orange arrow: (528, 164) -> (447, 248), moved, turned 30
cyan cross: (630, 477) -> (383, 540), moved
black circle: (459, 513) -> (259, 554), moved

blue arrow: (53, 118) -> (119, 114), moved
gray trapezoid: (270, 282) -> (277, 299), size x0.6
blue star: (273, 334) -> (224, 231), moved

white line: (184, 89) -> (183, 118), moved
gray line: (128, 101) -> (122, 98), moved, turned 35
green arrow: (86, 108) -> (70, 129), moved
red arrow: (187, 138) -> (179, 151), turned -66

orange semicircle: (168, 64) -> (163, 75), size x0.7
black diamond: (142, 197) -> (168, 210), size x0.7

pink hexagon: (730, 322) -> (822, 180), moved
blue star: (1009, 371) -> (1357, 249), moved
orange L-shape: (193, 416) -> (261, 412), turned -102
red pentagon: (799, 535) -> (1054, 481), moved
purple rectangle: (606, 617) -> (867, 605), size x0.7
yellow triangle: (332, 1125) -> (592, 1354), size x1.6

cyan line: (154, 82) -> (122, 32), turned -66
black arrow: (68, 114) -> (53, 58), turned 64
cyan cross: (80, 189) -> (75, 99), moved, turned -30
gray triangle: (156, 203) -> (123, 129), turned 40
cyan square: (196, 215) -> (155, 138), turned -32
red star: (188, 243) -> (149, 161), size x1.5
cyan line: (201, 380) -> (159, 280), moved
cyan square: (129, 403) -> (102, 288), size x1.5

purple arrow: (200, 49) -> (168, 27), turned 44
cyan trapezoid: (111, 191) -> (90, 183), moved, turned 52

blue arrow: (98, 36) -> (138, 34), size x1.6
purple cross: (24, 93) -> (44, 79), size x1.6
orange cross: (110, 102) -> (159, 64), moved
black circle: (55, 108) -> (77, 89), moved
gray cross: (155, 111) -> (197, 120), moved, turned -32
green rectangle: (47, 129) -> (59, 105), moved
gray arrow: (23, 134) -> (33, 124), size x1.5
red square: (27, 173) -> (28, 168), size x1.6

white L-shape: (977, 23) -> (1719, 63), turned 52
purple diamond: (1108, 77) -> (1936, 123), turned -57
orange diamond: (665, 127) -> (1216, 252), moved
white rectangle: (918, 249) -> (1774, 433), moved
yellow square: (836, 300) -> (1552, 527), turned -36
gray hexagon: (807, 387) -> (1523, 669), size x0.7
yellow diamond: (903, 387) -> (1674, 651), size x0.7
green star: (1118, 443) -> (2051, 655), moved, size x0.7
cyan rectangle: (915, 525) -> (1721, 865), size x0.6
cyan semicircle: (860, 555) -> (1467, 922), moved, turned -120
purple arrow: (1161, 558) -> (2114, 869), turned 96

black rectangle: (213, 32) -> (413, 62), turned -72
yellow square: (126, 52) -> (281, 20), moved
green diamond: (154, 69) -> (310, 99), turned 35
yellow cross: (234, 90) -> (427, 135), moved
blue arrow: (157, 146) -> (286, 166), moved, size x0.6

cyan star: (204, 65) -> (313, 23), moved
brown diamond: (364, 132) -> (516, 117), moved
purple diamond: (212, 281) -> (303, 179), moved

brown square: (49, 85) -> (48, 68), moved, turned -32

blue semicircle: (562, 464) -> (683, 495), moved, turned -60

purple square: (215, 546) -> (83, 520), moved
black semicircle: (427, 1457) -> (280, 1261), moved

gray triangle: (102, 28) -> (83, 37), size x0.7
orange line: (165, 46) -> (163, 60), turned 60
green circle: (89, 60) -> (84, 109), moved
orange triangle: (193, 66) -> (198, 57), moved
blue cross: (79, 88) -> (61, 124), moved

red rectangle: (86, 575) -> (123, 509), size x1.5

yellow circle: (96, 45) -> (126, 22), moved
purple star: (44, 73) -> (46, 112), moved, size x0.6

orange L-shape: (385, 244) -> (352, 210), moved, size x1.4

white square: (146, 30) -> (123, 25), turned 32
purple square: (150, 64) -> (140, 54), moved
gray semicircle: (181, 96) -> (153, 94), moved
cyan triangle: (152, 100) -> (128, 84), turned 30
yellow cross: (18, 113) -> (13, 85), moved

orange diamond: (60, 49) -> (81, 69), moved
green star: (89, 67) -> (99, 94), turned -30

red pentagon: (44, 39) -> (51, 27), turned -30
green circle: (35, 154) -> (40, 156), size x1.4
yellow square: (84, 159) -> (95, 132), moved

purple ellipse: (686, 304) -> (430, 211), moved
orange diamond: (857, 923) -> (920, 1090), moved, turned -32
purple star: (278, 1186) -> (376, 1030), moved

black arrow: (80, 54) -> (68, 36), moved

→ HOW TO COMPLETE THIS TASK:
Copy the stretch of the records above that runs from the line with "orange semicircle: (168, 64)" through the line with "purple rectangle: (606, 617)". Both end lines belong in the copy, and nothing else does.

→ ANSWER TO THIS TASK:
orange semicircle: (168, 64) -> (163, 75), size x0.7
black diamond: (142, 197) -> (168, 210), size x0.7

pink hexagon: (730, 322) -> (822, 180), moved
blue star: (1009, 371) -> (1357, 249), moved
orange L-shape: (193, 416) -> (261, 412), turned -102
red pentagon: (799, 535) -> (1054, 481), moved
purple rectangle: (606, 617) -> (867, 605), size x0.7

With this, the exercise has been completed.